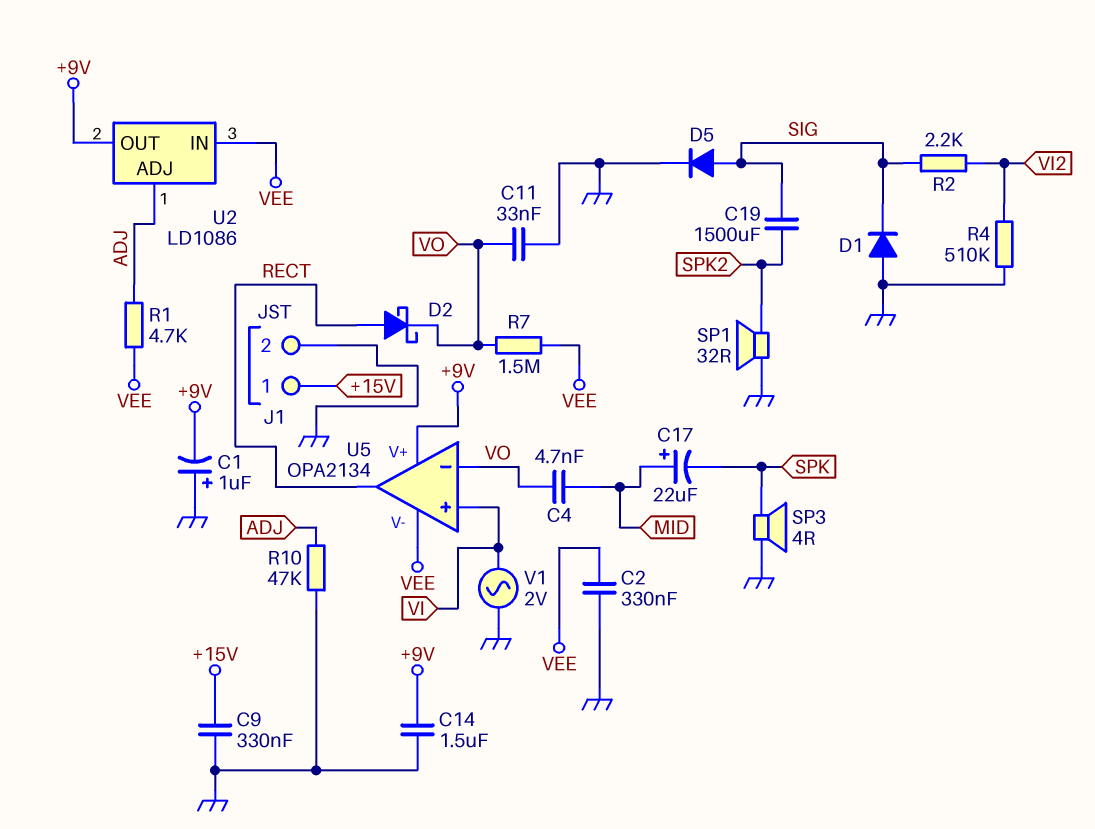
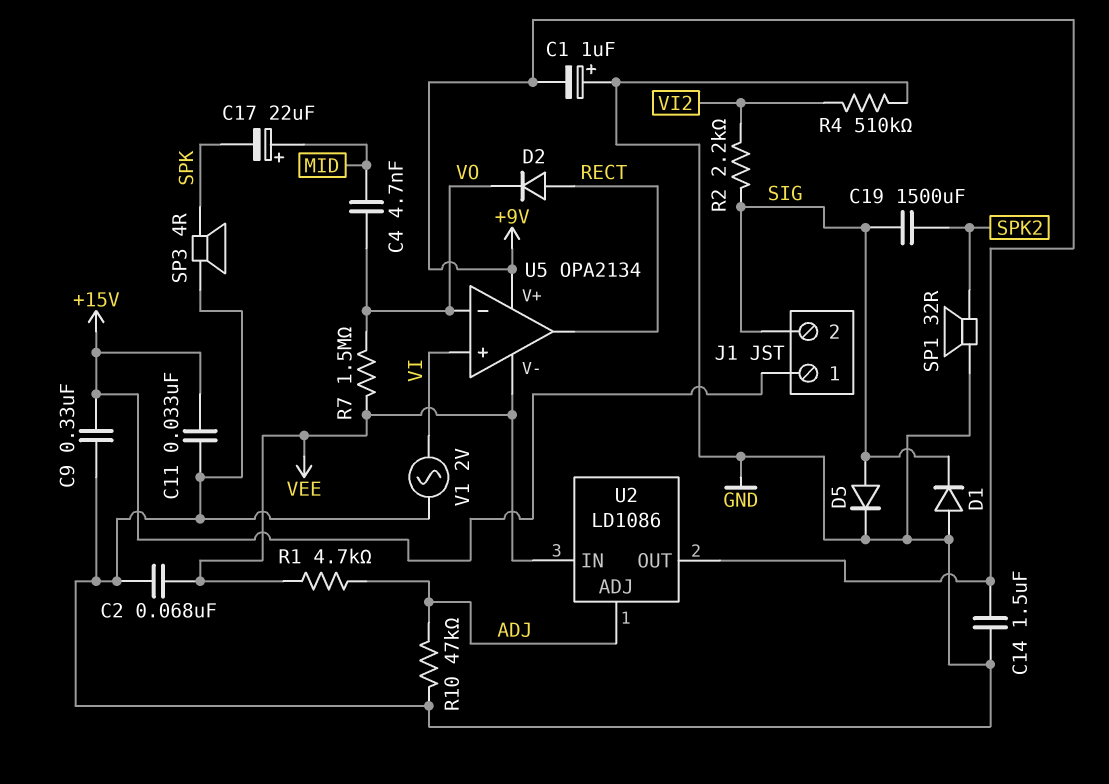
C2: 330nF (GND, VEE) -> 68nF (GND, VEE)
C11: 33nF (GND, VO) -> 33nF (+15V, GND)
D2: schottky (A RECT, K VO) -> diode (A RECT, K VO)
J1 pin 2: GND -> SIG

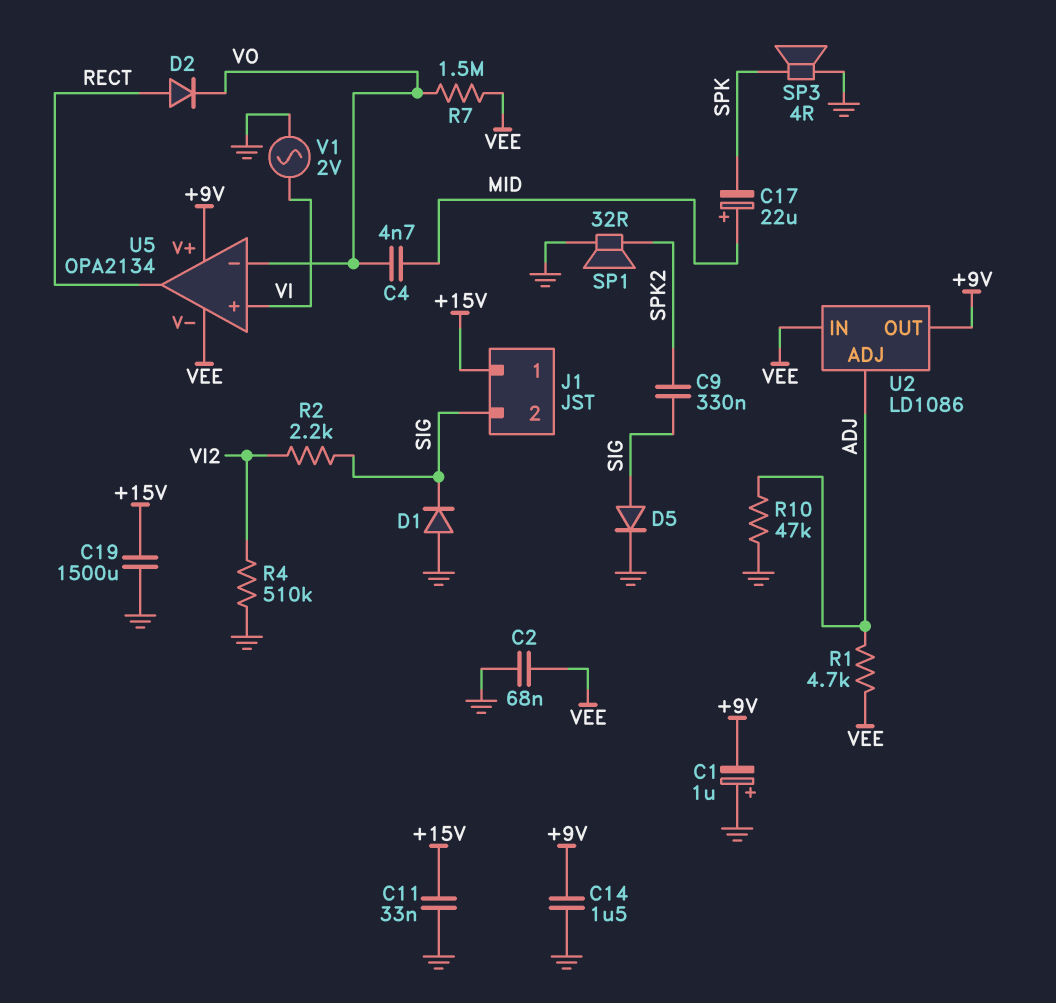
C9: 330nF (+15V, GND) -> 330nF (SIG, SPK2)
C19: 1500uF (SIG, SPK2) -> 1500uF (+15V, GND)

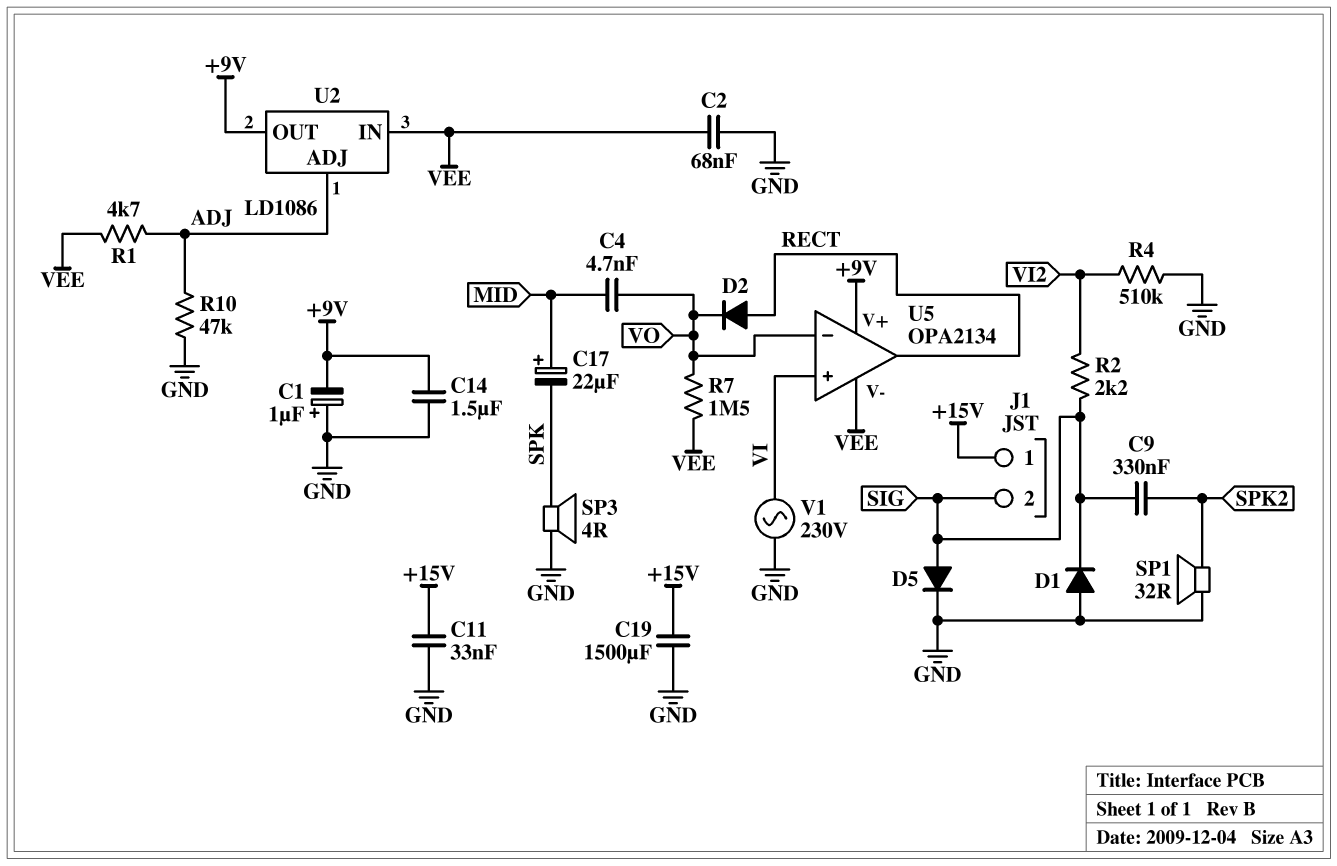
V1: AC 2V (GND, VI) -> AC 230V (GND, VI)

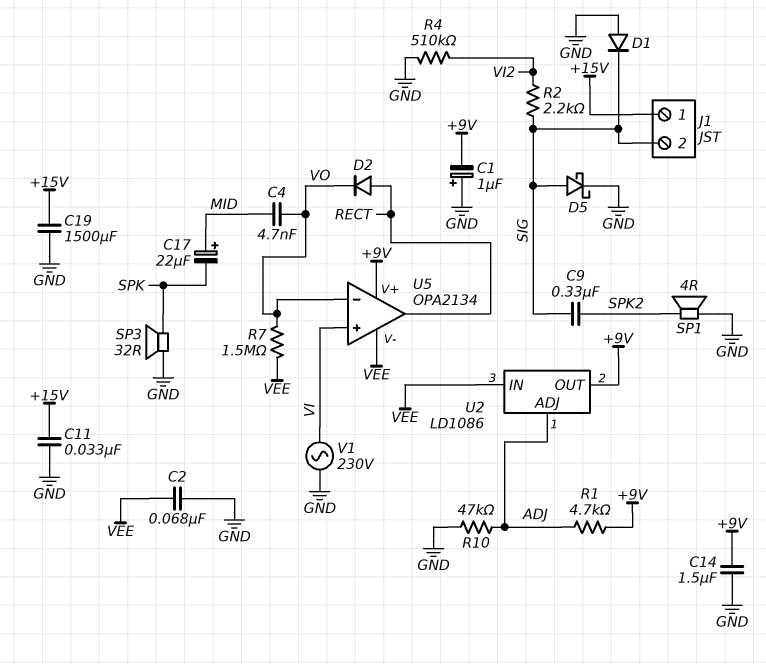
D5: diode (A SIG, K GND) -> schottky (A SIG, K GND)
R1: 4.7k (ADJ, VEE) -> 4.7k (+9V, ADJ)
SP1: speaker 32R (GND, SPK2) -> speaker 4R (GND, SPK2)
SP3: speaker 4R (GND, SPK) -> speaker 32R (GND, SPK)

---

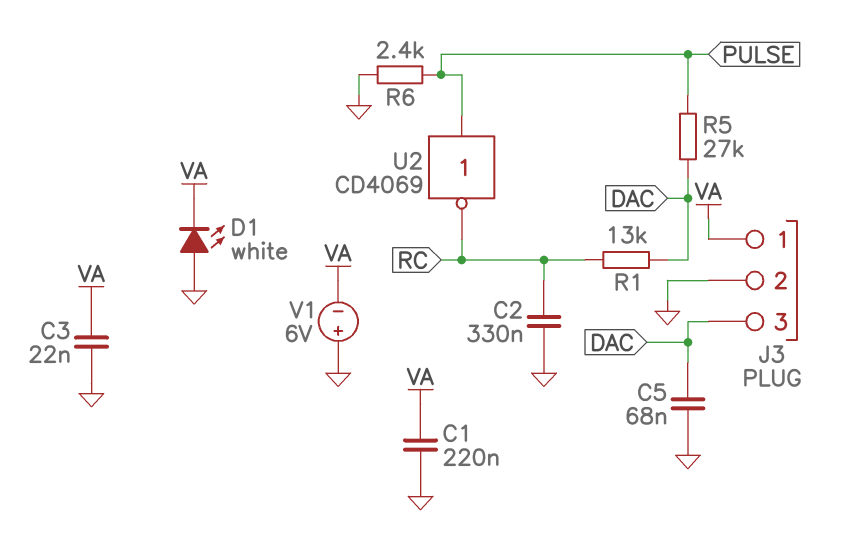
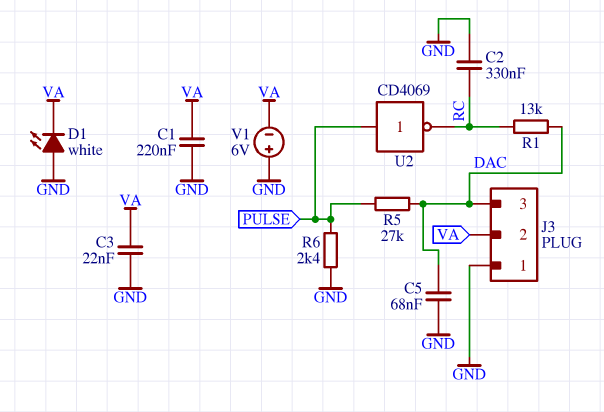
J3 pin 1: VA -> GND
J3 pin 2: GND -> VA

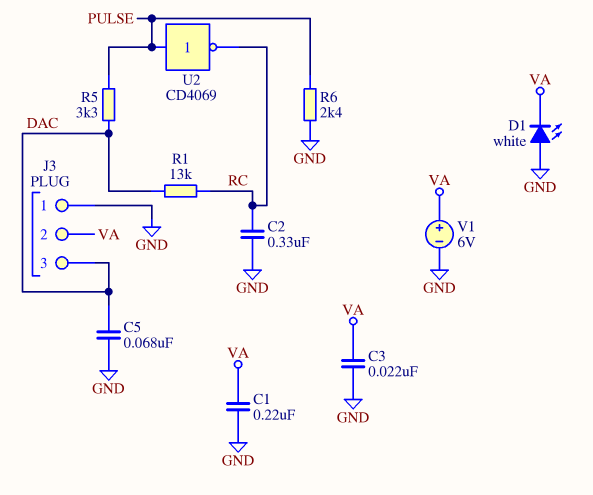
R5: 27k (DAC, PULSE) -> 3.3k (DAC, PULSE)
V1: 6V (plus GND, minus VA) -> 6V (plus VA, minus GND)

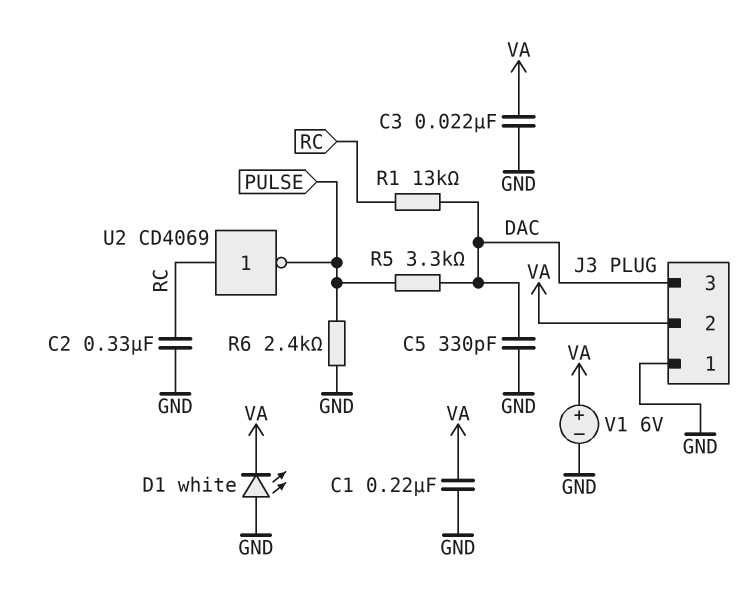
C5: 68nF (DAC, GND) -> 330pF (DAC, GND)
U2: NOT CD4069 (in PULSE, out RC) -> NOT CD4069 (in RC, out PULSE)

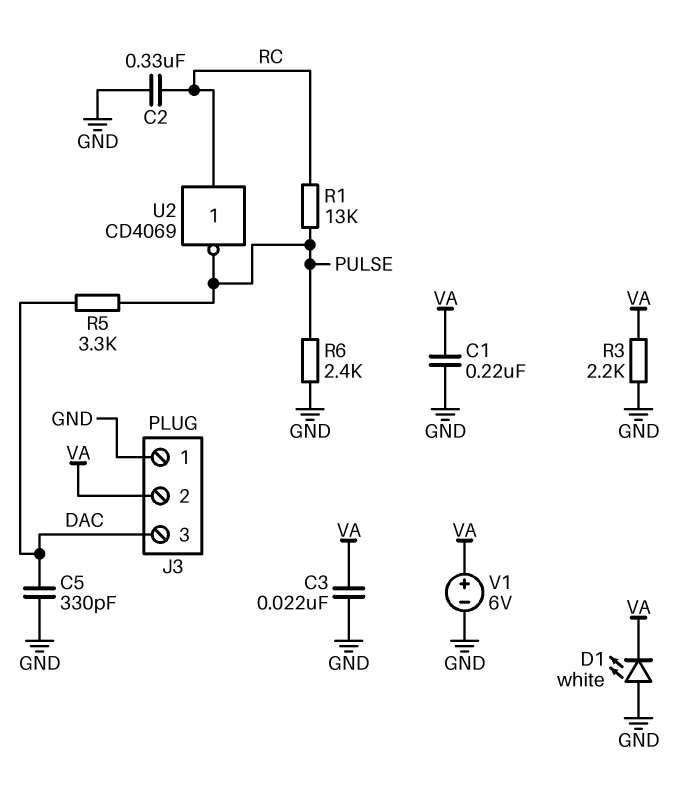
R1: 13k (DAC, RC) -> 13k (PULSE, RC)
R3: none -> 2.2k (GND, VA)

§ **WORK INSTRUCTION**: Within the listing above, write out the stretch from the line with "C5: 68nF (DAC, GND) -> 330pF (DAC, GND)" through the line with "R3: none -> 2.2k (GND, VA)" exactly. Any pictures are to be left out.

§ **SOLUTION FOR THIS PROBLEM**:
C5: 68nF (DAC, GND) -> 330pF (DAC, GND)
U2: NOT CD4069 (in PULSE, out RC) -> NOT CD4069 (in RC, out PULSE)

R1: 13k (DAC, RC) -> 13k (PULSE, RC)
R3: none -> 2.2k (GND, VA)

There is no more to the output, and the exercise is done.